<<<<

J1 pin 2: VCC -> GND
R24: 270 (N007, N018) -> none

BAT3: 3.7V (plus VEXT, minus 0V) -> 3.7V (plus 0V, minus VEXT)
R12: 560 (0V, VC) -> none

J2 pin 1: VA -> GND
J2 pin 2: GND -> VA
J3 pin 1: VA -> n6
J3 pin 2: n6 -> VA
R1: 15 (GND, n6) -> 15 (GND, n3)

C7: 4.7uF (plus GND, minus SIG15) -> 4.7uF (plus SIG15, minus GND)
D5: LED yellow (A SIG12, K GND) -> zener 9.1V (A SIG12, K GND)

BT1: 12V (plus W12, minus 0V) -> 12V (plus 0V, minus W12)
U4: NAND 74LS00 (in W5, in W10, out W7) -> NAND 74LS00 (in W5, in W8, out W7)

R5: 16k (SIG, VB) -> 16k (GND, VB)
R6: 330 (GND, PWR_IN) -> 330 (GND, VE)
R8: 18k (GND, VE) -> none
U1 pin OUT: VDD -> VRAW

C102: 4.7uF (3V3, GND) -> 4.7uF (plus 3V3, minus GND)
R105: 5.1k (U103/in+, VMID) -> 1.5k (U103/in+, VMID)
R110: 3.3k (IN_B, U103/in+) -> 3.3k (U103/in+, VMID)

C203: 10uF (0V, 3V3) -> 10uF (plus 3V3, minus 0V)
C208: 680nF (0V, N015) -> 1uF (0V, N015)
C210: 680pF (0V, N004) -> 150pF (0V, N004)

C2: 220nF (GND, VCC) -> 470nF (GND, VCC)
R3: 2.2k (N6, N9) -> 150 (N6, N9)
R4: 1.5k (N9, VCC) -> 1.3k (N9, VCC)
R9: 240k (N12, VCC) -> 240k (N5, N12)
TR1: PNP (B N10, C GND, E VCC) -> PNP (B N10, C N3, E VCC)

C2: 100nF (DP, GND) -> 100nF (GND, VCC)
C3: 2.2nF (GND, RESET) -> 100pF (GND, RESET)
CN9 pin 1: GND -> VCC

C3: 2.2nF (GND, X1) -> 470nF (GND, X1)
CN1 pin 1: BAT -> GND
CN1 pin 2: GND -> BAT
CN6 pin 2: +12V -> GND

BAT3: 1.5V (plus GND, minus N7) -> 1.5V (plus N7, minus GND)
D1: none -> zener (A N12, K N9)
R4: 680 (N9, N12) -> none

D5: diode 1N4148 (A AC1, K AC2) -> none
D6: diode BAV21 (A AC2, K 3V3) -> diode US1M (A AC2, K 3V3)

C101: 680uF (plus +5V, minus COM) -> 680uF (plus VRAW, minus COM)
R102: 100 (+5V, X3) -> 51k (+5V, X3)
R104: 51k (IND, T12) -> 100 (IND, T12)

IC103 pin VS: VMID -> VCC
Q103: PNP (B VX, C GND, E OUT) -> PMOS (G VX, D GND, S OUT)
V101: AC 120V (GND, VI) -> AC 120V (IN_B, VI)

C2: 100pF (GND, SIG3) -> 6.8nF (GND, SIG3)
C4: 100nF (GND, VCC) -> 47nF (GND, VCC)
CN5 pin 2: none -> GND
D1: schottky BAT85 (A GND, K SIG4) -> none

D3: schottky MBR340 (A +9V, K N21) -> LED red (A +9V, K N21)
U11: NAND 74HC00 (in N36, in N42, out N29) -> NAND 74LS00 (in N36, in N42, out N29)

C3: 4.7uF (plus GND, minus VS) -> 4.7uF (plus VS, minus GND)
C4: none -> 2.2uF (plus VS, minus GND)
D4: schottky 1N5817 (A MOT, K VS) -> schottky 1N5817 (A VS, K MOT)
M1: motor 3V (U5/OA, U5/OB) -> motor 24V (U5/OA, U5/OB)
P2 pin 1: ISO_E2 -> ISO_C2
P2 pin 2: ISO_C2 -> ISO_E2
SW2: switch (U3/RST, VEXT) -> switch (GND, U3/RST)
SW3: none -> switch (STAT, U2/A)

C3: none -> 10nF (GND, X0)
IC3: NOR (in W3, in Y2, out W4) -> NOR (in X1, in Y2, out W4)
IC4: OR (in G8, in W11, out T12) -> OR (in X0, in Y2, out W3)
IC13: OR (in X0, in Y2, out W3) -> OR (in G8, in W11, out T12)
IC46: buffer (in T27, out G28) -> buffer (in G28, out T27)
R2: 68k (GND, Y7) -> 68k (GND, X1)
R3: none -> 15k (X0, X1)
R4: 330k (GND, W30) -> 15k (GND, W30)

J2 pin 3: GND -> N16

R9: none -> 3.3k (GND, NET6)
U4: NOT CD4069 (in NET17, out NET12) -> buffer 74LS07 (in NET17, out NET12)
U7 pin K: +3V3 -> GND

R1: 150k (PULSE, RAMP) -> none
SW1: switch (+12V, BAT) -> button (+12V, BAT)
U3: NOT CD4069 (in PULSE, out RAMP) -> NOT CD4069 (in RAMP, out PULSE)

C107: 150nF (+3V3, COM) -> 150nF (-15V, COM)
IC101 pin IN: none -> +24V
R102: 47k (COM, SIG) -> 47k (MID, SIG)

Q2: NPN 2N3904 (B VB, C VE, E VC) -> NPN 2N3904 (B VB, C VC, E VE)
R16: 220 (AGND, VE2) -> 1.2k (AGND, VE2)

>>>>

§ **Task details**:
Only lines holding the word "RAMP" are wanted; copy each one from the listing.

§ **Response below**:
R1: 150k (PULSE, RAMP) -> none
U3: NOT CD4069 (in PULSE, out RAMP) -> NOT CD4069 (in RAMP, out PULSE)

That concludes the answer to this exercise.